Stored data
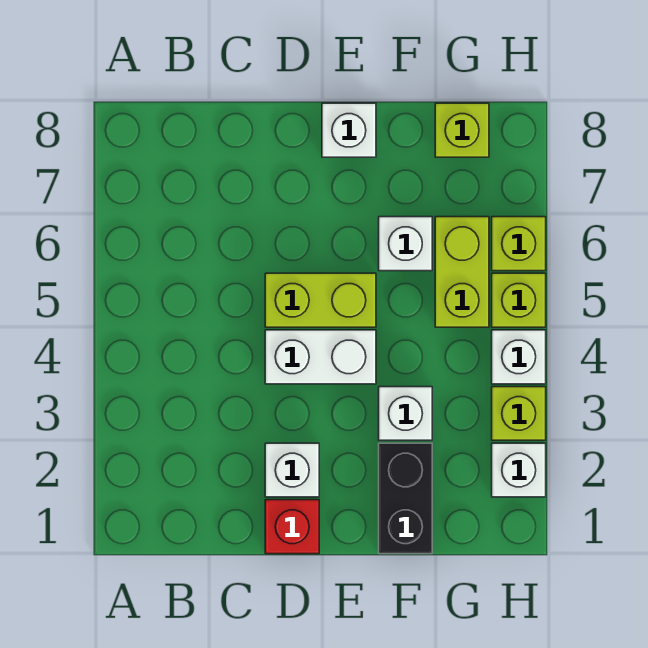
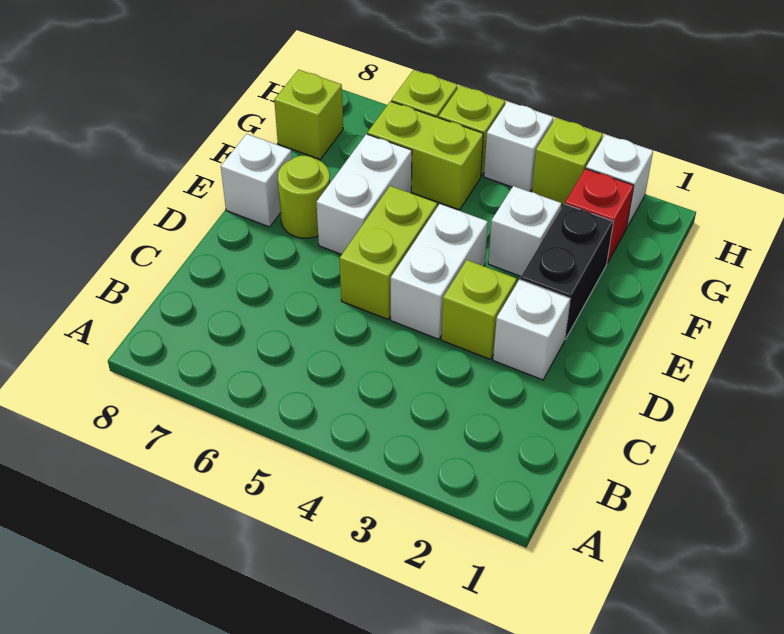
red brick D1 level 1 -> red brick G2 level 1
none -> lime brick D3 level 1
none -> lime round brick E7 level 1
black brick F1:F2 level 1 -> black brick E2:F2 level 1
white brick F6 level 1 -> white brick E6:F6 level 1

Exercise requirements
Give back the lines above exactly, from the one with "none -> lime round brick E7 level 1" through the last line.

Task result
none -> lime round brick E7 level 1
black brick F1:F2 level 1 -> black brick E2:F2 level 1
white brick F6 level 1 -> white brick E6:F6 level 1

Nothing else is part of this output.